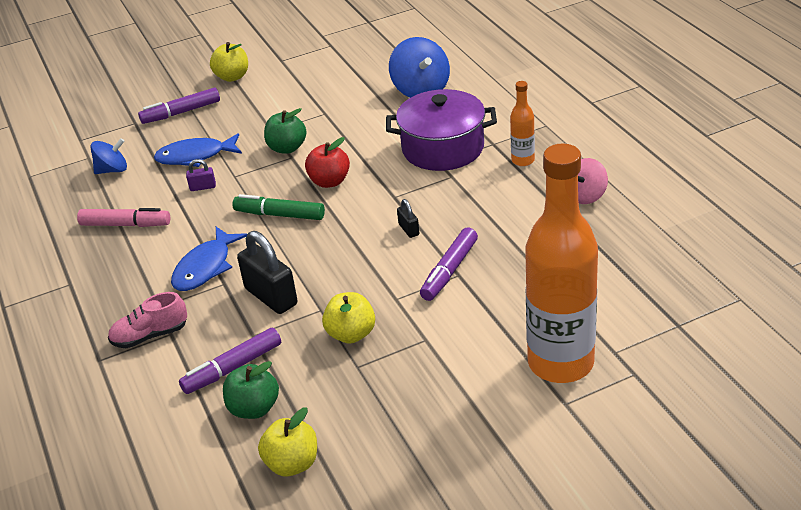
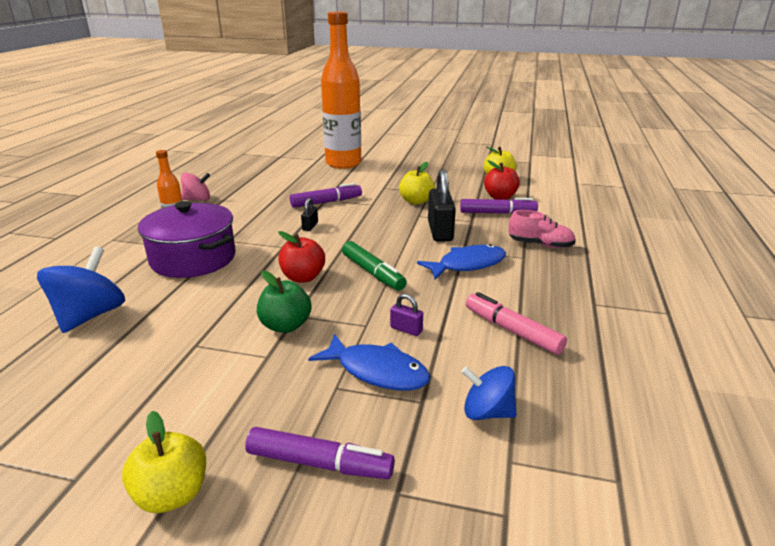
camera: 145 degrees left, 10 degrees down
(254, 408) = (500, 197): green apple -> red apple

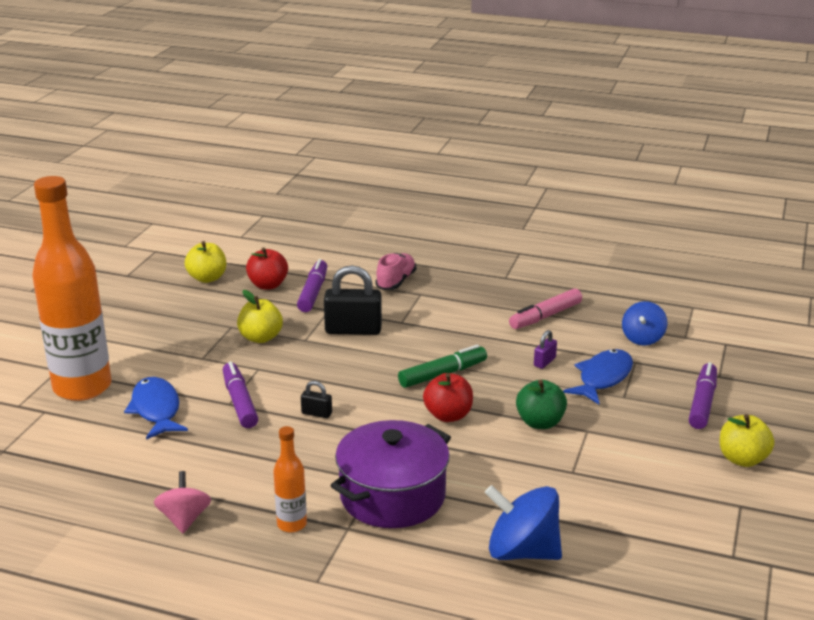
camera: 85 degrees left, 0 degrees up
(467, 265) = (432, 323): blue fish -> blue fish (156, 409)

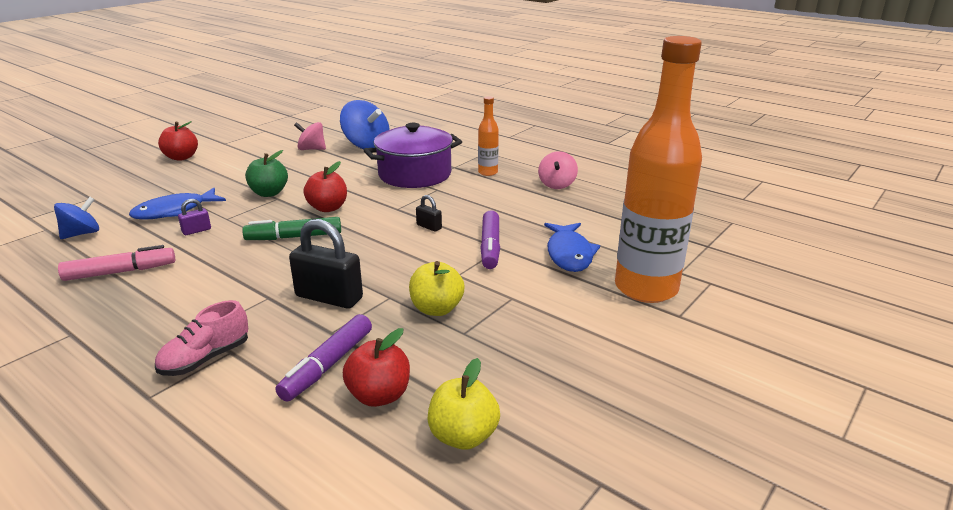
camera: 160 degrees left, 0 degrees up
(593, 520) = (311, 149): none -> pink spinning top
(702, 403) = (140, 185): purple marker -> none
(742, 459) = (181, 157): yellow apple -> red apple

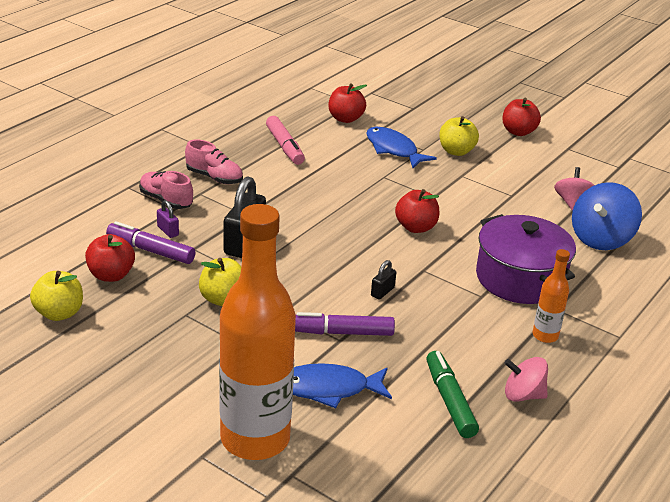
camera: 85 degrees right, 5 degrees up
(82, 234) = (345, 119): blue spinning top -> red apple
(166, 321) = (214, 177): none -> pink shoe
(196, 231) = (357, 166): purple padlock -> purple padlock (168, 231)
(199, 184) = (456, 151): none -> yellow apple
(269, 193) = (443, 191): green apple -> none
(294, 237) = (350, 215): green marker -> green marker (449, 400)

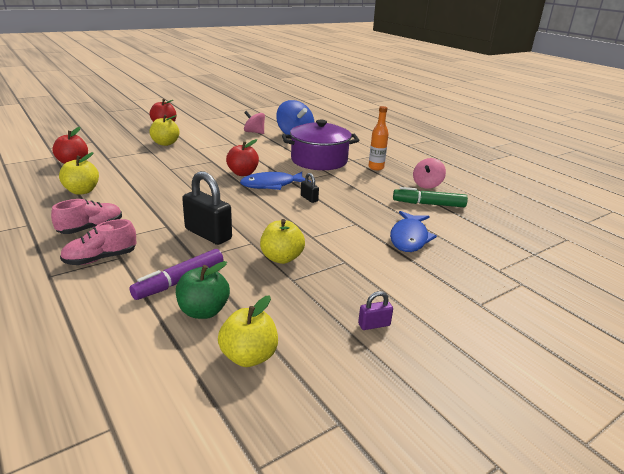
camera: 70 degrees left, 5 degrees down
(111, 275) = (203, 311): red apple -> green apple
(168, 231) = (155, 266): purple padlock -> purple padlock (374, 325)
(255, 439) = (461, 277): orange bottle -> none
(284, 147) = (82, 191): pink marker -> yellow apple
(341, 332) = (348, 221): purple marker -> none
(393, 149) = (139, 158): blue fish -> blue fish (272, 185)

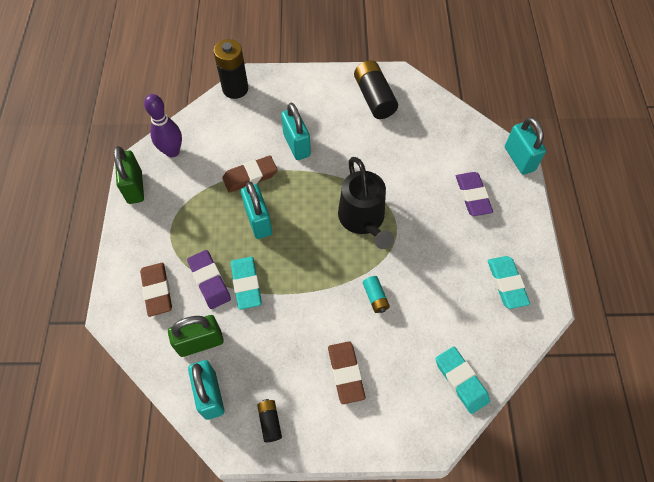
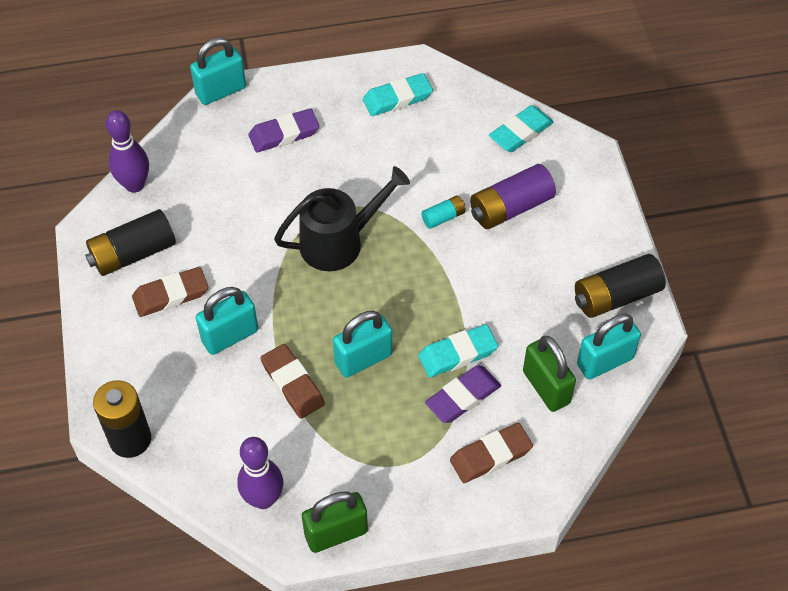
camera: 100 degrees left, 5 degrees down
(270, 422) = (616, 296): black battery -> black battery, size x1.94
(346, 373) = (541, 234): brown eraser -> brown eraser (171, 295)
(377, 353) = (510, 208): none -> purple battery
(433, 102) = (134, 185): none -> purple bowling pin

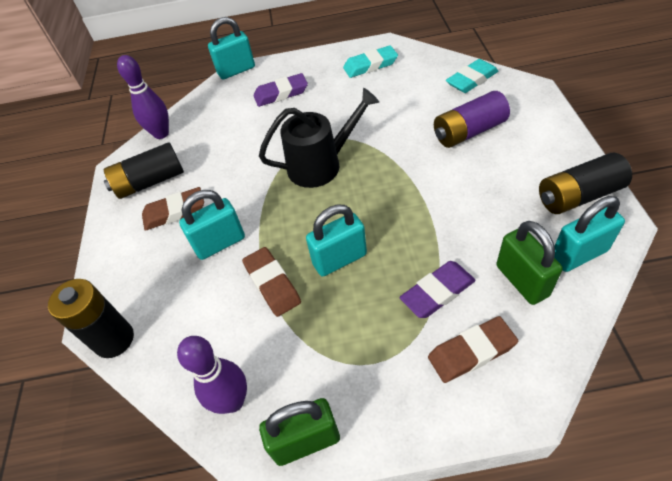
camera: 10 degrees right, 5 degrees down
(443, 217) = (410, 142): turquoise battery -> none
(457, 354) = (429, 252): turquoise eraser -> none

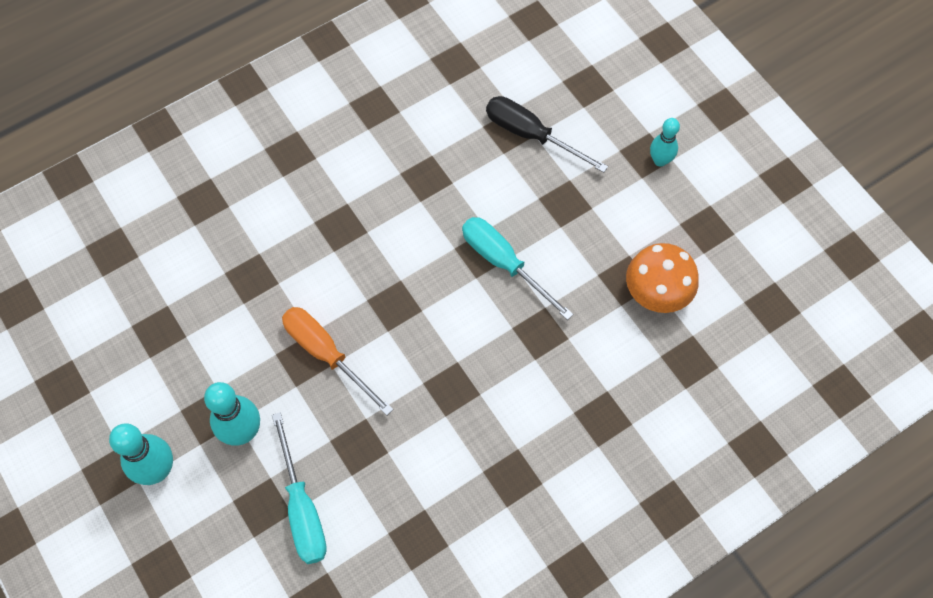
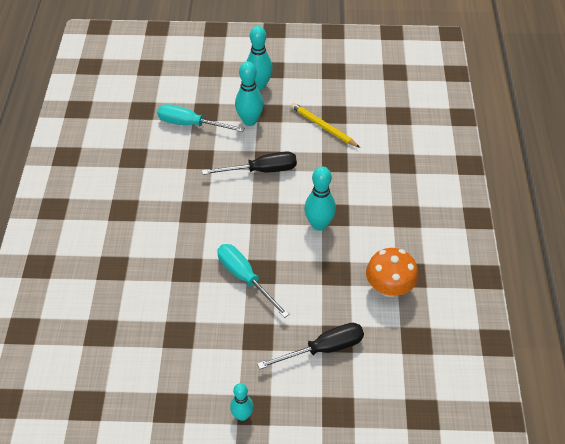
camera: 125 degrees right, 15 degrees down
(193, 329) = (323, 127): none -> yellow pencil
(326, 354) = (261, 170): orange screwdriver -> black screwdriver
(369, 235) = (319, 224): none -> turquoise bowling pin
(504, 263) = (245, 278): turquoise screwdriver -> turquoise screwdriver turned 120 degrees counterclockwise
(656, 293) = (155, 345): orange mushroom -> orange mushroom (389, 287)

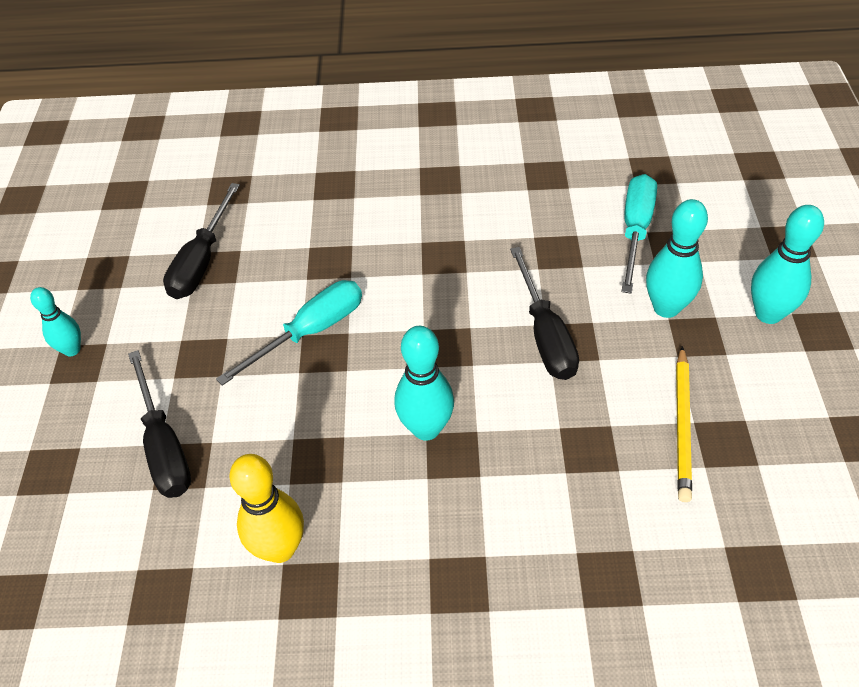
camera: 90 degrees right, 0 degrees up
(172, 343) = (202, 261): none -> black screwdriver
(323, 127) = (682, 425): yellow pencil -> yellow pencil turned 150 degrees clockwise
(389, 287) = (280, 548): orange mushroom -> yellow bowling pin

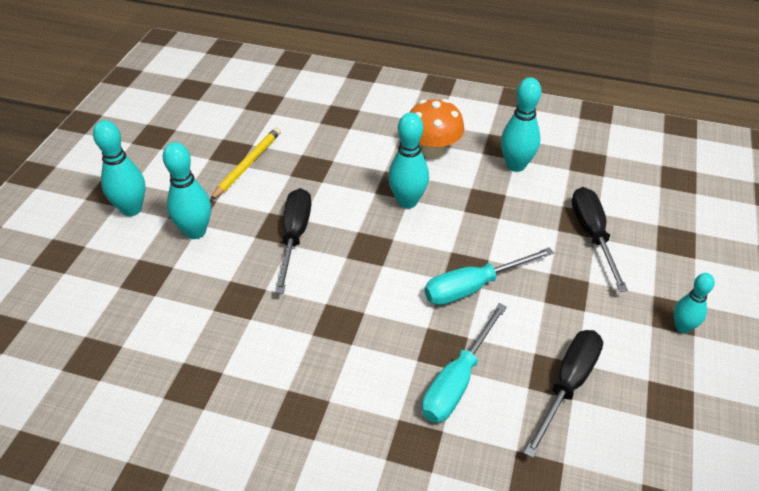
camera: 165 degrees left, 5 degrees down
(280, 548) = (516, 165): yellow bowling pin -> turquoise bowling pin
(420, 542) = (433, 150): none -> orange mushroom
(635, 230) = (163, 299): turquoise screwdriver -> turquoise screwdriver (457, 381)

━━━━

— Assignment —
Scan the data for lines containing "down" and copy all of them.

— Result of the exercise —
camera: 145 degrees left, 10 degrees down
camera: 70 degrees left, 5 degrees down
camera: 100 degrees left, 5 degrees down
camera: 10 degrees right, 5 degrees down
camera: 125 degrees right, 15 degrees down
camera: 165 degrees left, 5 degrees down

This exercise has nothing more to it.